:: What to do ::
Restate the listing below word for word; no picture is to be carried over.

:: Information shown ::
*-*-*
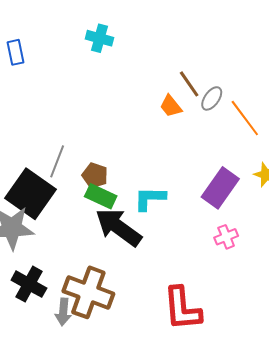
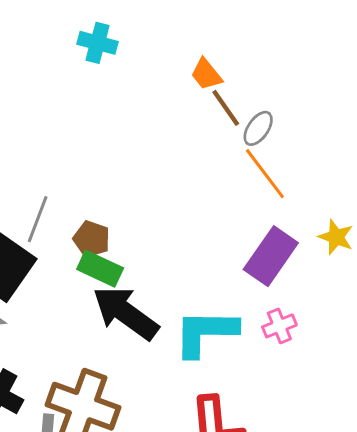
orange trapezoid: (171, 106) -> (206, 74), moved
orange line: (245, 118) -> (265, 174), moved
cyan L-shape: (150, 198) -> (205, 333), moved, size x1.4

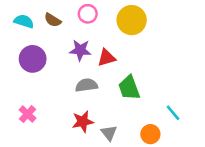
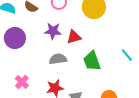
cyan line: (173, 113) -> (127, 55), moved
pink cross: (28, 114) -> (22, 82), moved

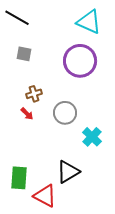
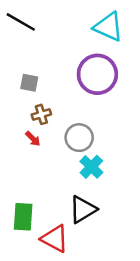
gray square: (24, 54) -> (29, 83), moved
cyan cross: (92, 137) -> (91, 167), moved

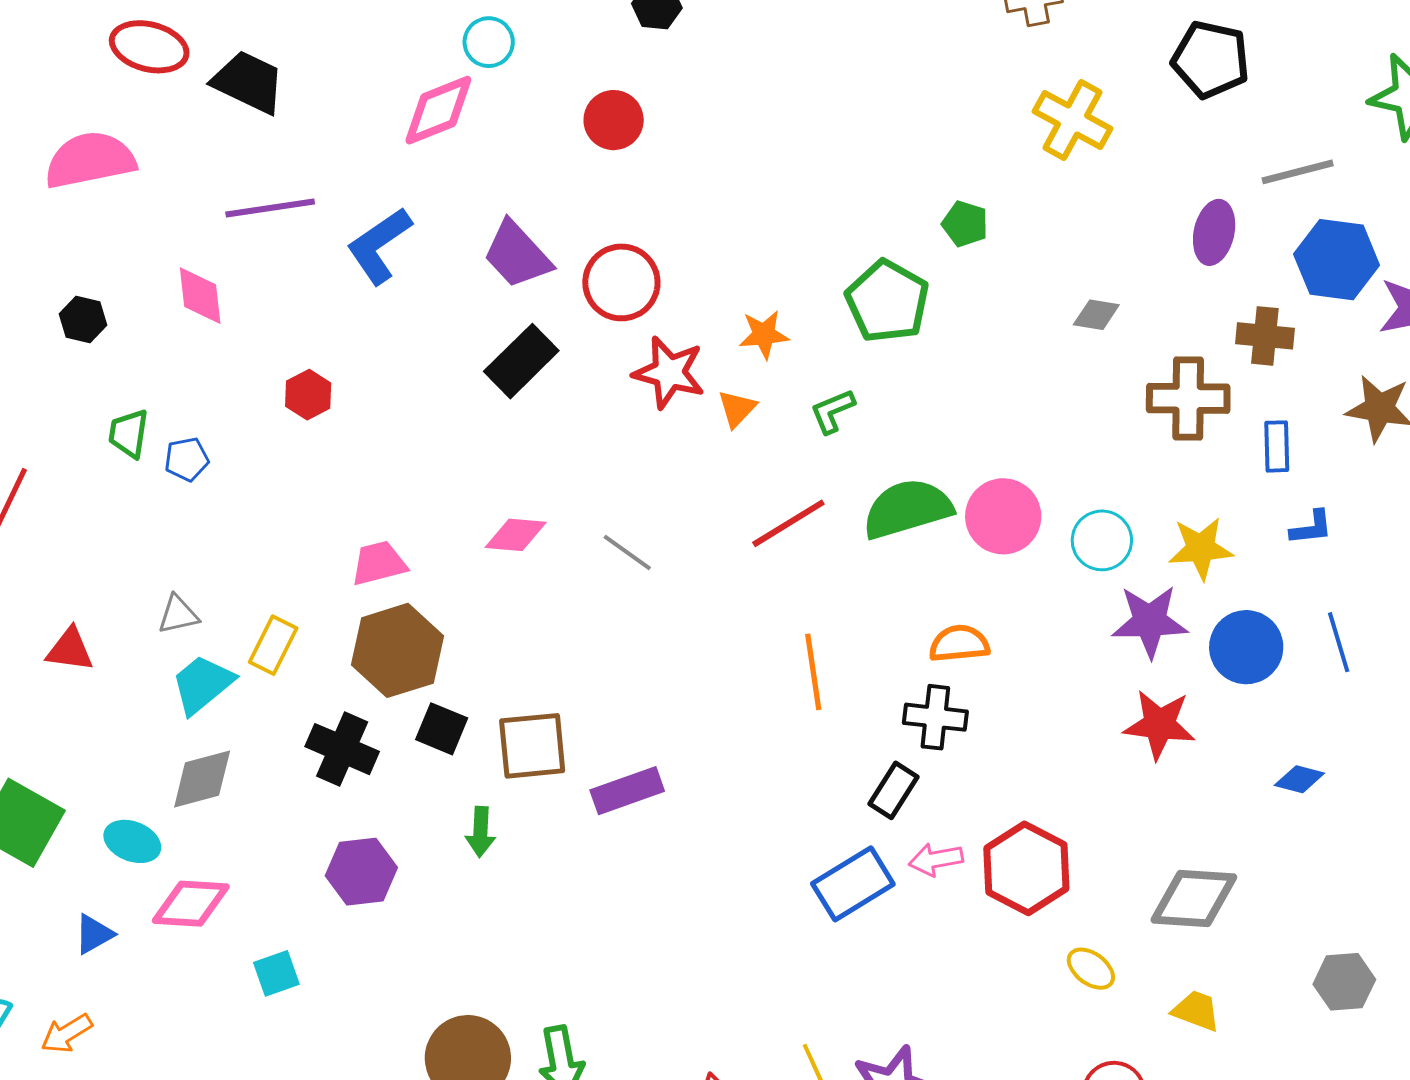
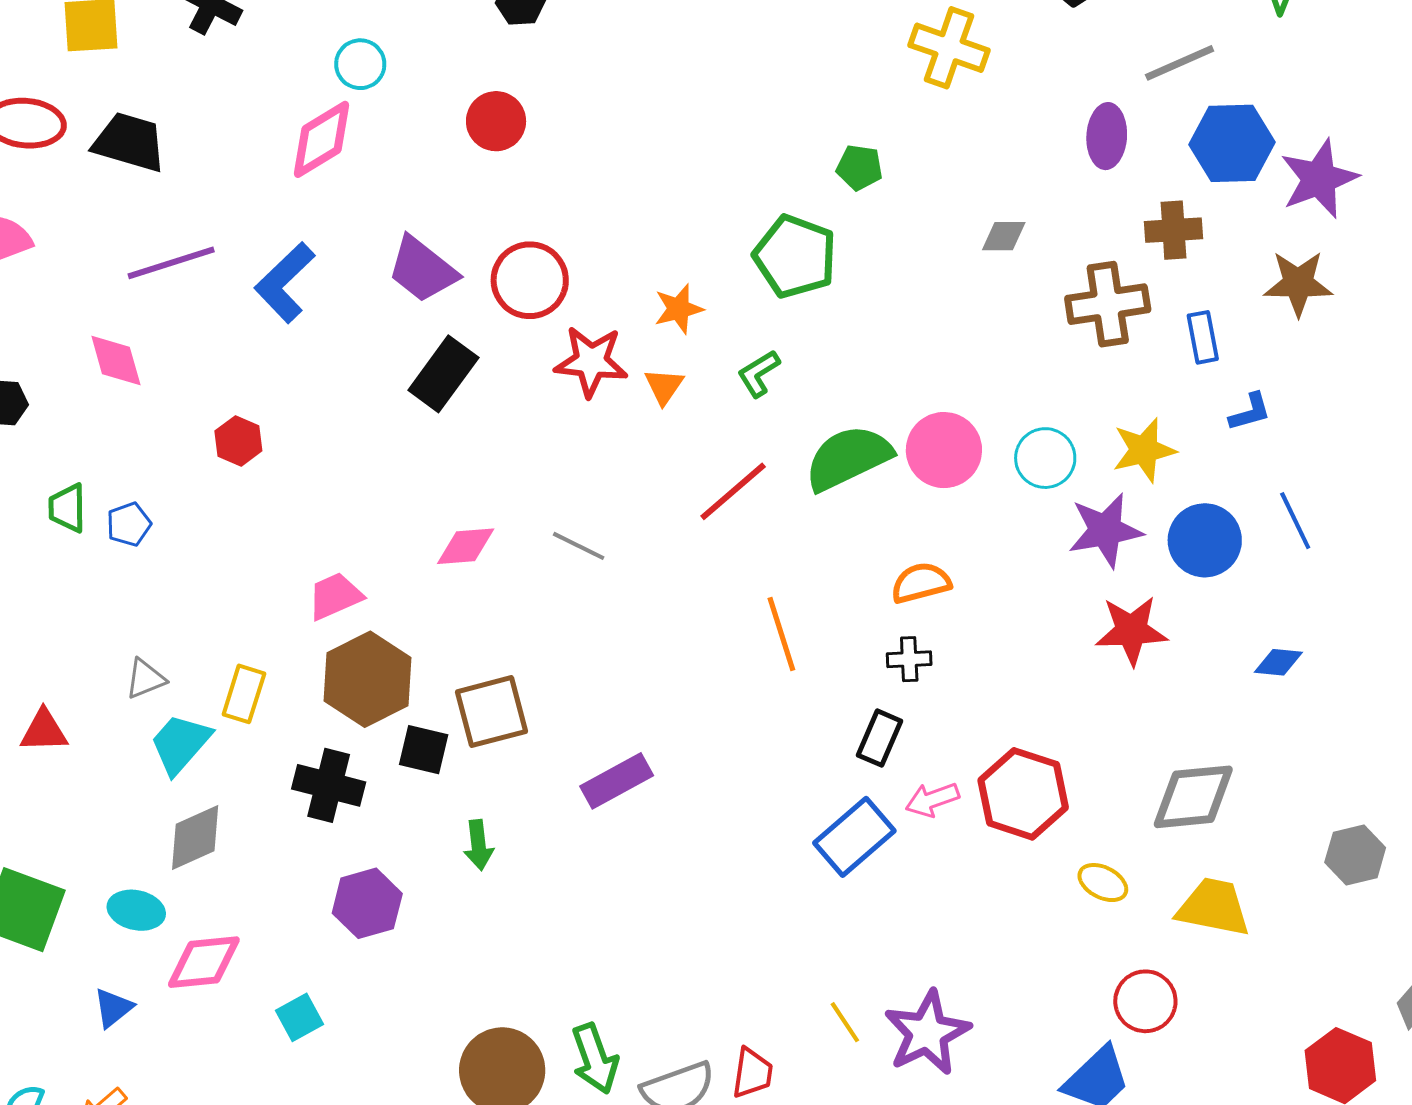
black cross: (935, 717) -> (909, 659), size x0.7
brown square: (532, 746) -> (492, 712), moved
yellow trapezoid: (1196, 1011) -> (1214, 907), size x1.5

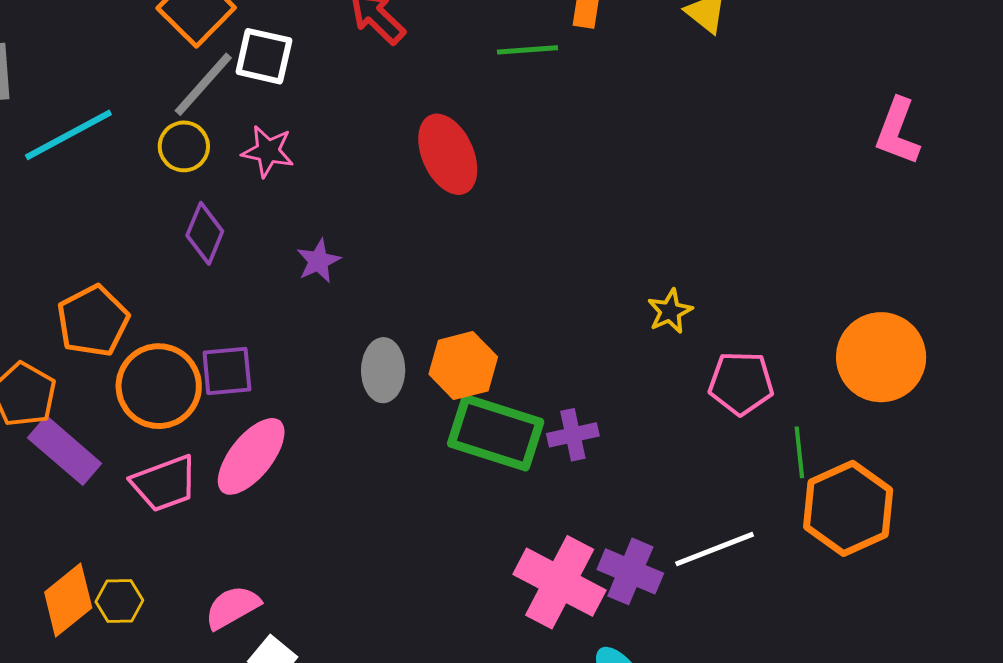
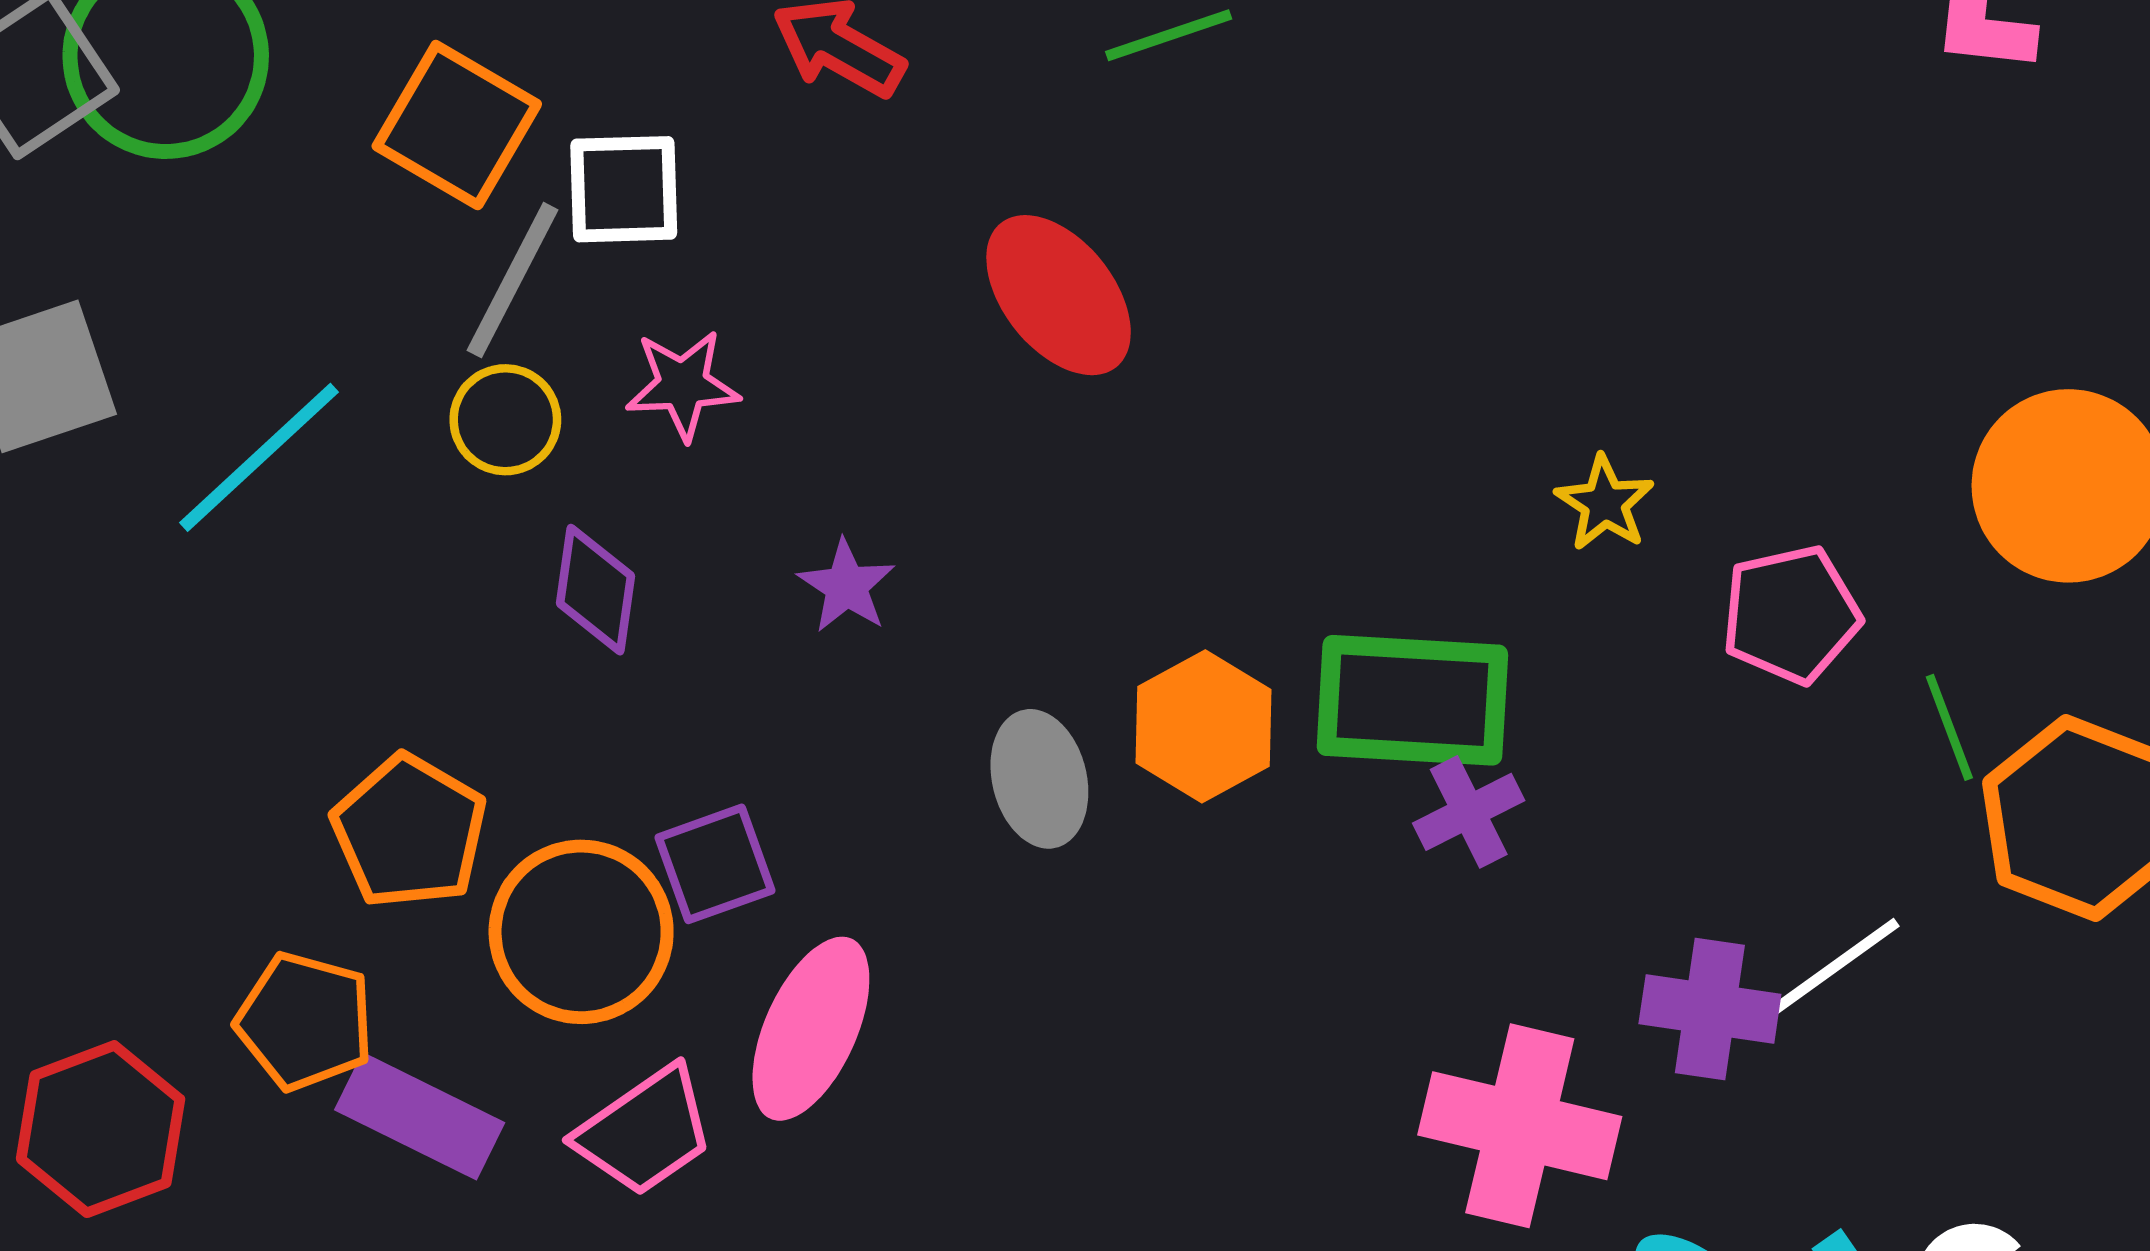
*-*-*
:: Task output ::
orange trapezoid: (171, 106) -> (206, 74), moved
orange line: (245, 118) -> (265, 174), moved
cyan L-shape: (150, 198) -> (205, 333), moved, size x1.4

cyan line: (173, 113) -> (127, 55), moved
pink cross: (28, 114) -> (22, 82), moved

gray square: (24, 54) -> (29, 83), moved
cyan cross: (92, 137) -> (91, 167), moved

black cross: (935, 717) -> (909, 659), size x0.7
brown square: (532, 746) -> (492, 712), moved
yellow trapezoid: (1196, 1011) -> (1214, 907), size x1.5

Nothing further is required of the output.